WHAT TO DO: Exclude the images and repeat all remaining entries exactly.

╔══

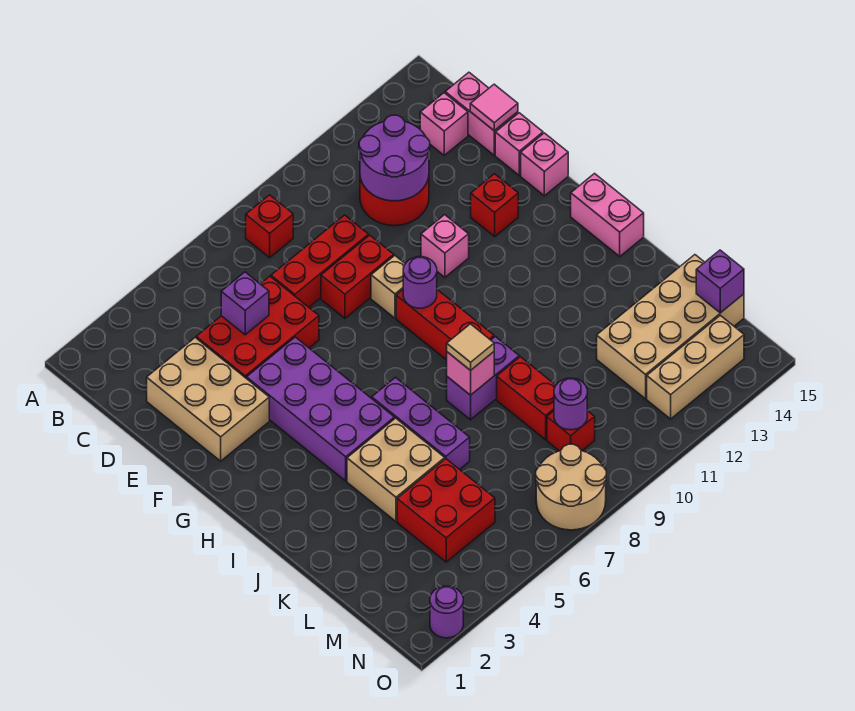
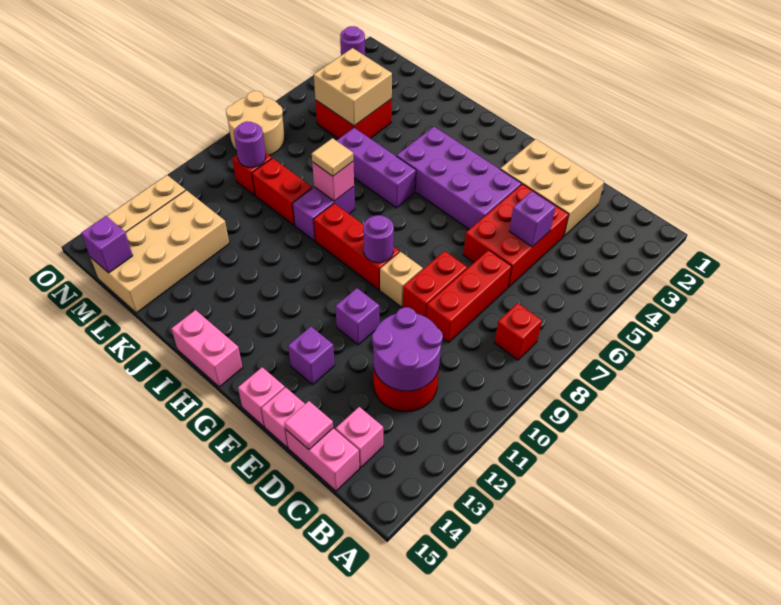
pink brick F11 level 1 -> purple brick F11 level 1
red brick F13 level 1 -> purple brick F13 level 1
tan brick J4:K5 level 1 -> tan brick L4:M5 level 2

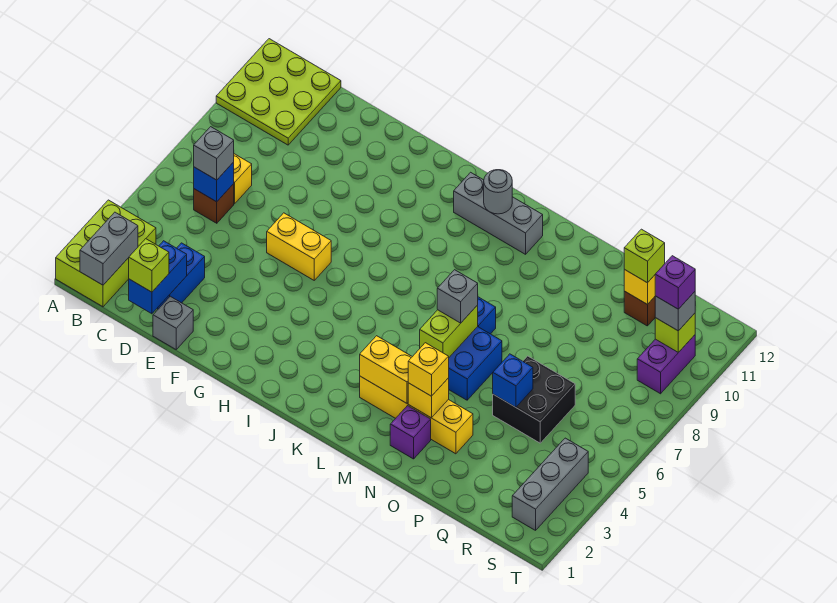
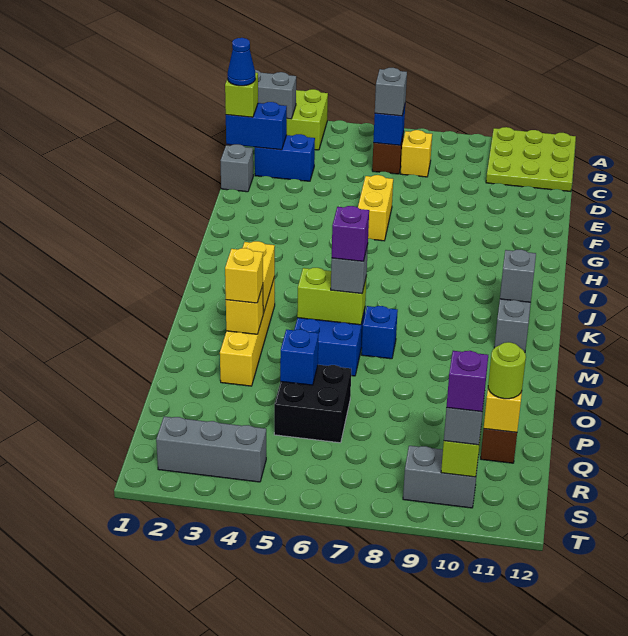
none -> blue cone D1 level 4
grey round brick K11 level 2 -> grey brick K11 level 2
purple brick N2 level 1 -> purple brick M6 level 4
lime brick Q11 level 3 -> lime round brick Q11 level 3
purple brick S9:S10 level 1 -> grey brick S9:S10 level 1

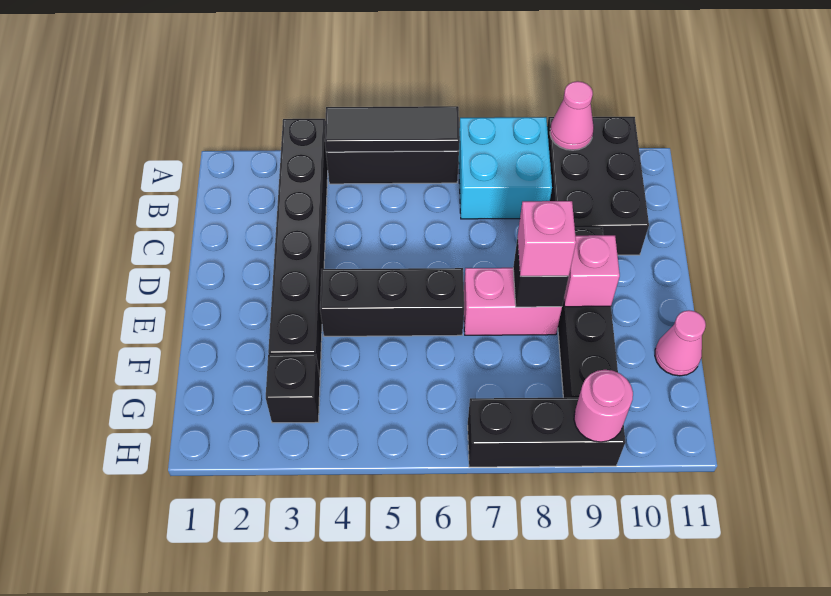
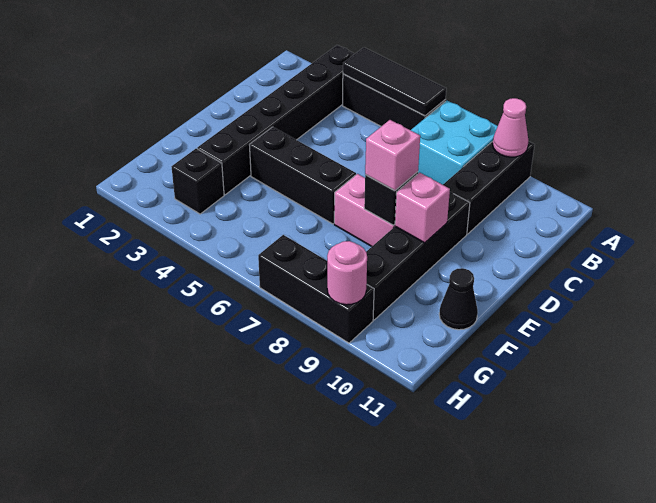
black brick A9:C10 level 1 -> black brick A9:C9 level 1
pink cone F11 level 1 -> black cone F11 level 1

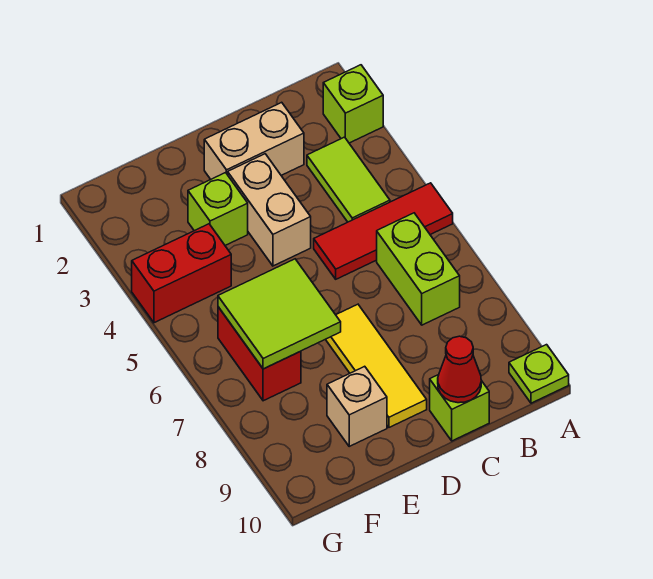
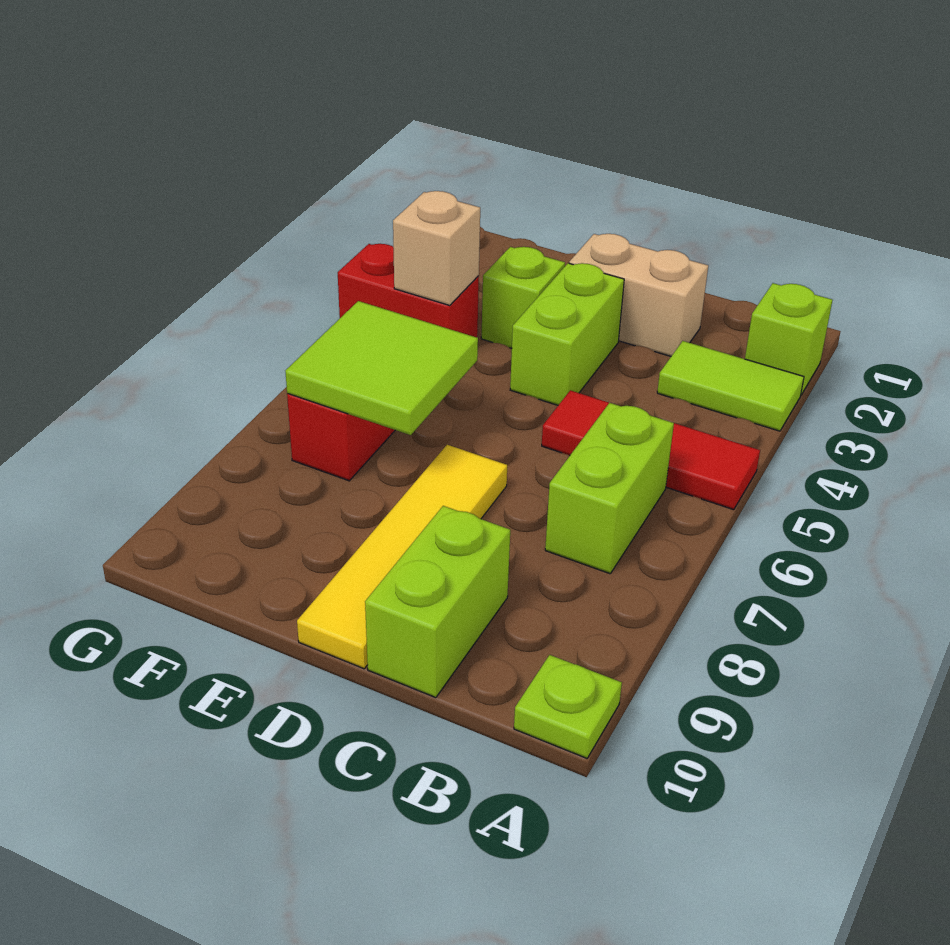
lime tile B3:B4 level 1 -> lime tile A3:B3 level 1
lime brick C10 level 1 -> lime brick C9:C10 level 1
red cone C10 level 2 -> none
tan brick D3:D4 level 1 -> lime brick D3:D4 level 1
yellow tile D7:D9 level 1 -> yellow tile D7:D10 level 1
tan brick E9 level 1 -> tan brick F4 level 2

╚══

EXERCISE RESULT:
pink brick F11 level 1 -> purple brick F11 level 1
red brick F13 level 1 -> purple brick F13 level 1
tan brick J4:K5 level 1 -> tan brick L4:M5 level 2

none -> blue cone D1 level 4
grey round brick K11 level 2 -> grey brick K11 level 2
purple brick N2 level 1 -> purple brick M6 level 4
lime brick Q11 level 3 -> lime round brick Q11 level 3
purple brick S9:S10 level 1 -> grey brick S9:S10 level 1

black brick A9:C10 level 1 -> black brick A9:C9 level 1
pink cone F11 level 1 -> black cone F11 level 1

lime tile B3:B4 level 1 -> lime tile A3:B3 level 1
lime brick C10 level 1 -> lime brick C9:C10 level 1
red cone C10 level 2 -> none
tan brick D3:D4 level 1 -> lime brick D3:D4 level 1
yellow tile D7:D9 level 1 -> yellow tile D7:D10 level 1
tan brick E9 level 1 -> tan brick F4 level 2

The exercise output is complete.